DATA SUPPLIED –
-- Opening Marker --

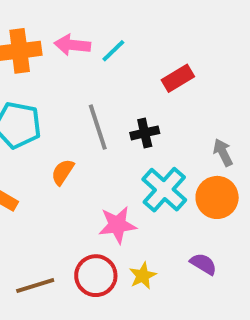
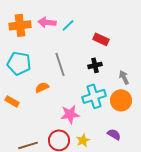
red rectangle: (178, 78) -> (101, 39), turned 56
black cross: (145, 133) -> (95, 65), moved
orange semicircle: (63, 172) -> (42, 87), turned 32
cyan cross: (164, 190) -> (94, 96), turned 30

-- Closing Marker --
-- Opening Marker --

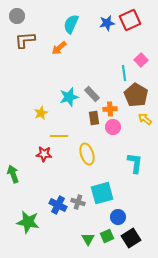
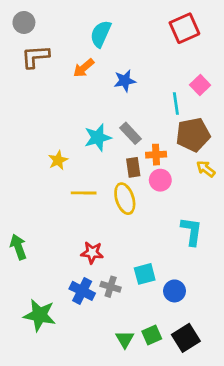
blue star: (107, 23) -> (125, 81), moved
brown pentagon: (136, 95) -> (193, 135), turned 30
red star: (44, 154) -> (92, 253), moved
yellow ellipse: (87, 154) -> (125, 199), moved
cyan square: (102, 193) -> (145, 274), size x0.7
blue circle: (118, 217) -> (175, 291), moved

-- Closing Marker --

WORK TASK –
Print again the lines of the entries above that fall between the line holding "red star: (44, 154) -> (92, 253), moved" and the line holding "blue circle: (118, 217) -> (175, 291), moved", inclusive, exactly as they stand.

YOUR RESPONSE –
red star: (44, 154) -> (92, 253), moved
yellow ellipse: (87, 154) -> (125, 199), moved
cyan square: (102, 193) -> (145, 274), size x0.7
blue circle: (118, 217) -> (175, 291), moved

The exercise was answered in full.